**Supplied data**
<<<<

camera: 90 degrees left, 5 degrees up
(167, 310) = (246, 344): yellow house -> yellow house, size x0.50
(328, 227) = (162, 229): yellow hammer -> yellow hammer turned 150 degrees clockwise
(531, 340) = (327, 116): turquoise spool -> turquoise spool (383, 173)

>>>>

**The problem**
Repeat, exactly, every line from the one containing "(328, 227) = (162, 229): yellow" through the final line of the listing above, adding nothing.

**Solution for this task**
(328, 227) = (162, 229): yellow hammer -> yellow hammer turned 150 degrees clockwise
(531, 340) = (327, 116): turquoise spool -> turquoise spool (383, 173)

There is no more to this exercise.